**Task description**
Everything from the opening line of the records below up to and including the line containing "(113, 196) = (454, 76): none" should be retyped exactly, minus the pictures.

**Task material**
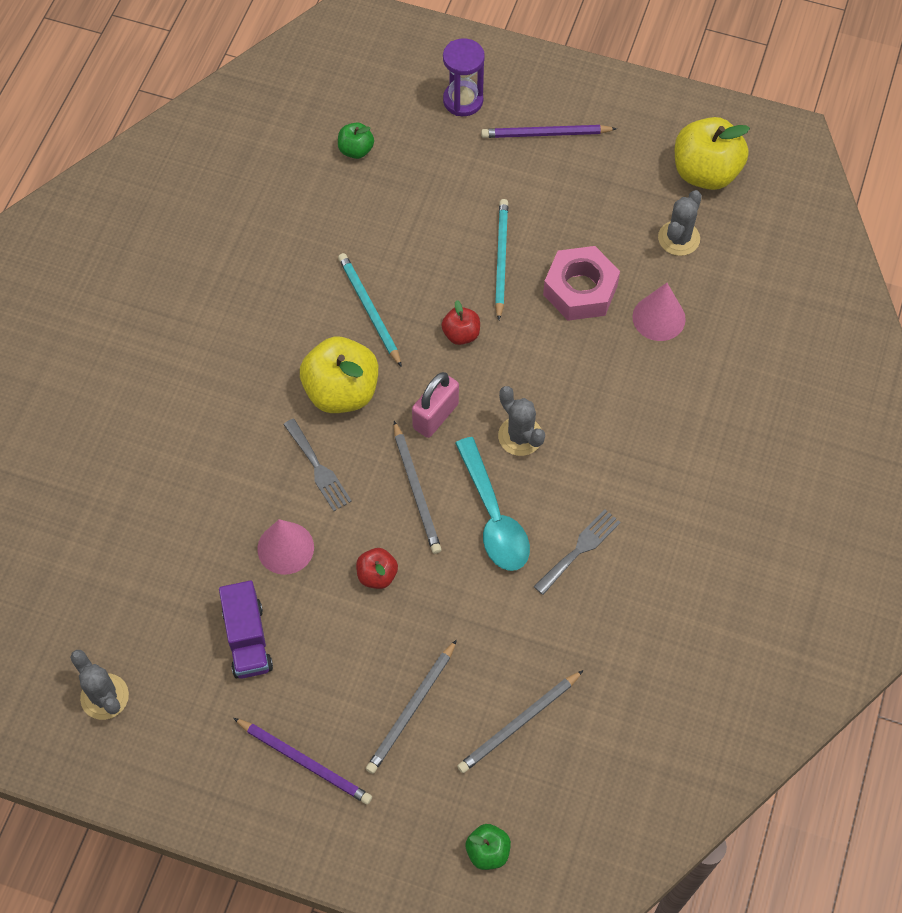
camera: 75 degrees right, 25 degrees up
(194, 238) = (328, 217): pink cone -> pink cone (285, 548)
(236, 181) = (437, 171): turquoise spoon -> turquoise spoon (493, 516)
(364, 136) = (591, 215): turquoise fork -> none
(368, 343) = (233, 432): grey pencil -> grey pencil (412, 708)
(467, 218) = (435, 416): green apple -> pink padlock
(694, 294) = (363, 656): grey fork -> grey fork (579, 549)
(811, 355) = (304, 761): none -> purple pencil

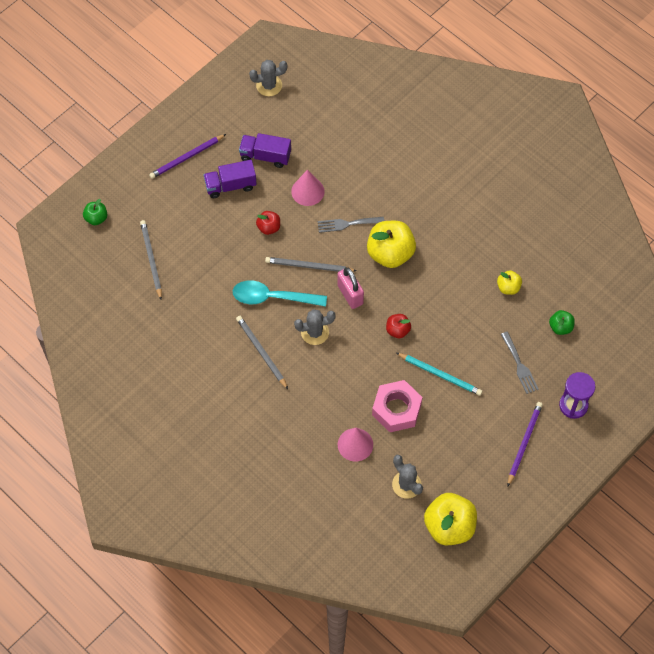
camera: 115 degrees right, 0 degrees up
(325, 228) = (508, 287): none -> yellow apple
(327, 667) = (230, 185): none -> purple truck
(369, 310) = (438, 289): turquoise pencil -> none
(412, 708) = (187, 214): grey pencil -> grey pencil (261, 352)
(579, 549) = (230, 331): grey fork -> grey fork (519, 365)

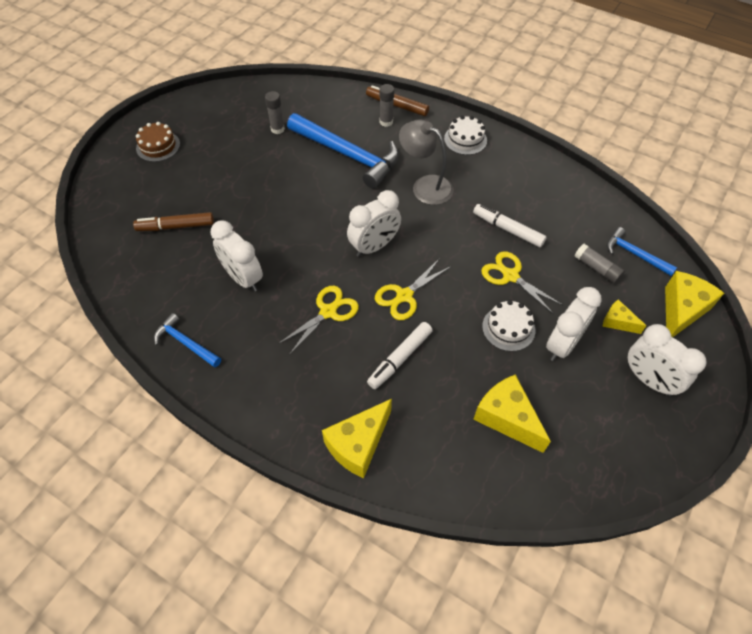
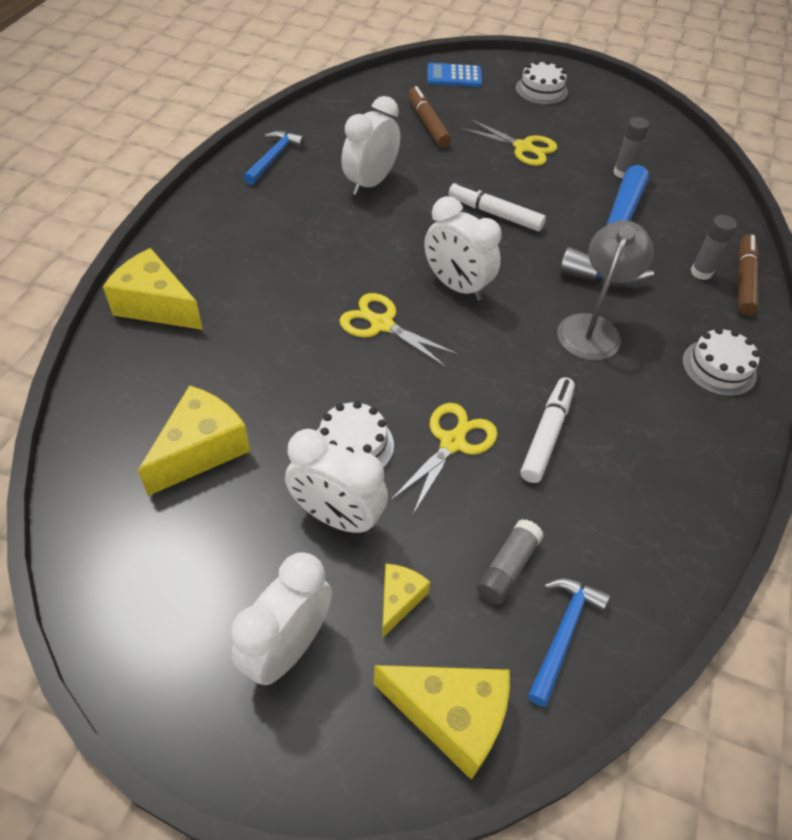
camera: 75 degrees right, 5 degrees down
(113, 196) = (454, 76): none -> blue calculator
(158, 146) = (541, 90): brown cake -> white cake
(328, 312) = (339, 257): yellow scissors -> yellow scissors (523, 147)
(400, 358) = (281, 330): white marker -> white marker (495, 214)

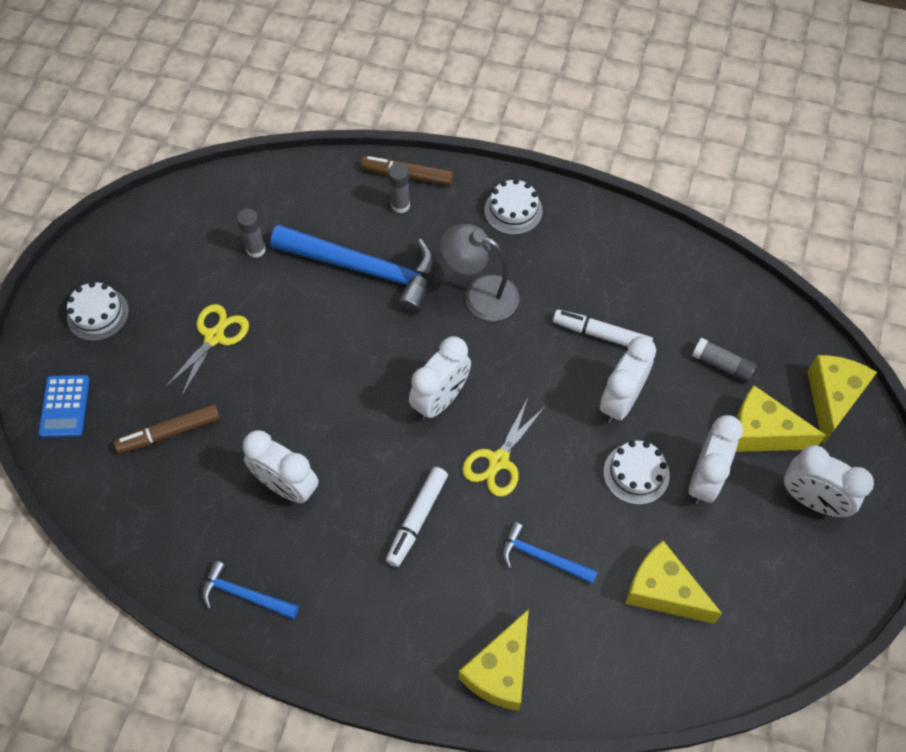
camera: 90 degrees left, 10 degrees up
(399, 600) = (762, 432): yellow cheese -> yellow cheese, size x1.81
(452, 443) = (621, 401): yellow scissors -> white clock
(495, 214) = (331, 365): white marker -> white marker (417, 518)
(563, 634) = (763, 334): blue hammer -> blue hammer (542, 557)

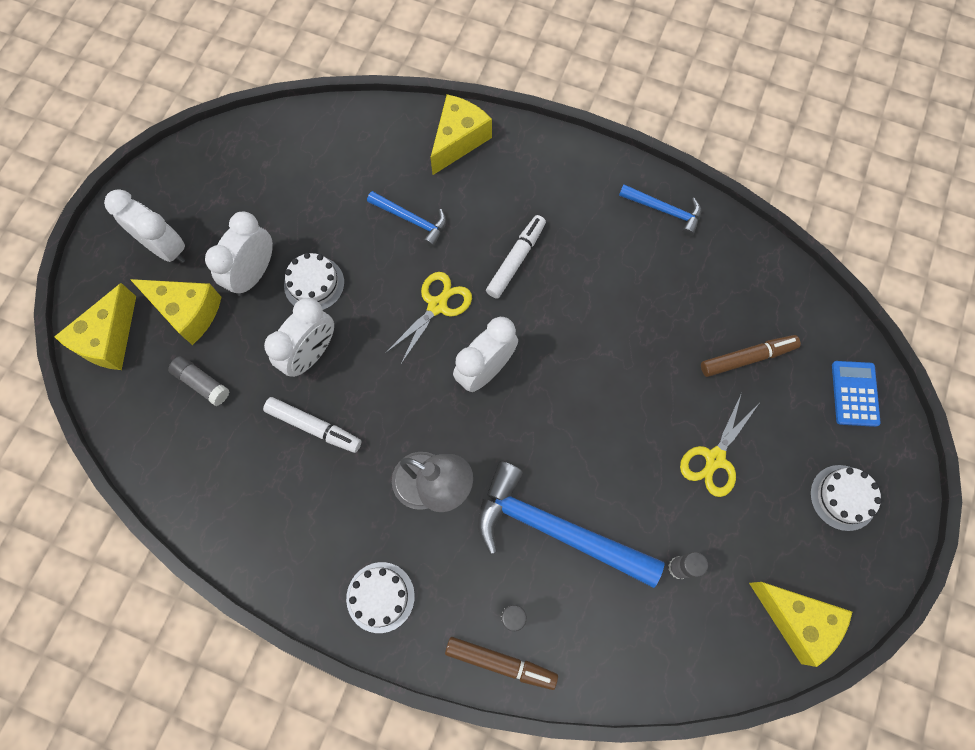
camera: 175 degrees left, 10 degrees up
(286, 486) = (633, 298): white clock -> none
(663, 591) = (316, 186): yellow cheese -> yellow cheese (796, 620)

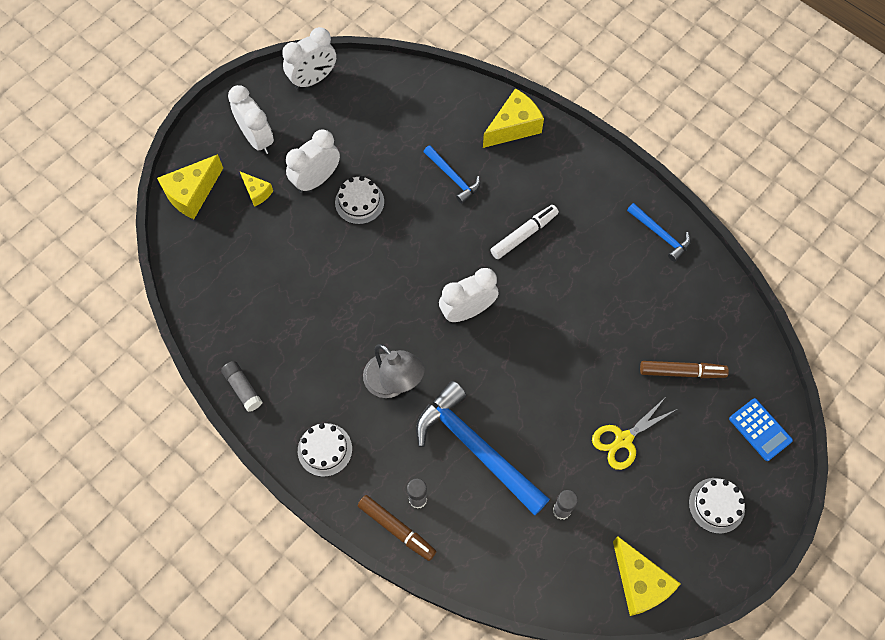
camera: 20 degrees right, 5 degrees down
(187, 312) = (257, 192): yellow cheese -> yellow cheese, size x0.55
(202, 383) = (249, 248): grey glue stick -> grey glue stick (243, 388)
(311, 354) = (338, 254): white clock -> white clock (313, 79)
(313, 426) = (320, 308): white marker -> none
(437, 305) = (448, 249): yellow scissors -> none
(854, 393) = (760, 429): blue calculator -> blue calculator turned 120 degrees clockwise

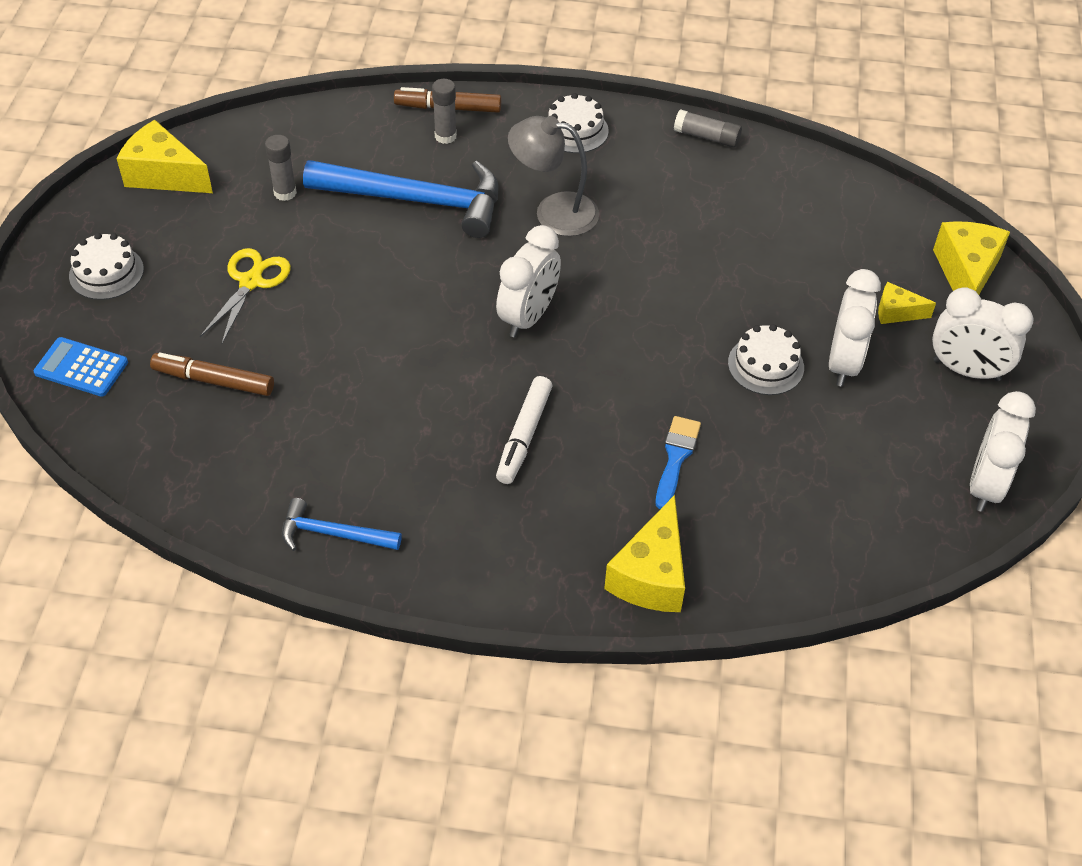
camera: 145 degrees right, 15 degrees down
(453, 177) = (676, 457): blue hammer -> blue brush
(681, 372) = (214, 381): brown marker -> brown marker turned 45 degrees clockwise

**Answer section**
camera: 75 degrees right, 25 degrees up
(194, 238) = (328, 217): pink cone -> pink cone (285, 548)
(236, 181) = (437, 171): turquoise spoon -> turquoise spoon (493, 516)
(364, 136) = (591, 215): turquoise fork -> none
(368, 343) = (233, 432): grey pencil -> grey pencil (412, 708)
(467, 218) = (435, 416): green apple -> pink padlock
(694, 294) = (363, 656): grey fork -> grey fork (579, 549)
(811, 355) = (304, 761): none -> purple pencil

camera: 115 degrees right, 0 degrees up
(325, 228) = (508, 287): none -> yellow apple
(327, 667) = (230, 185): none -> purple truck
(369, 310) = (438, 289): turquoise pencil -> none
(412, 708) = (187, 214): grey pencil -> grey pencil (261, 352)
(579, 549) = (230, 331): grey fork -> grey fork (519, 365)

camera: 75 degrees right, 5 degrees down
(113, 196) = (454, 76): none -> blue calculator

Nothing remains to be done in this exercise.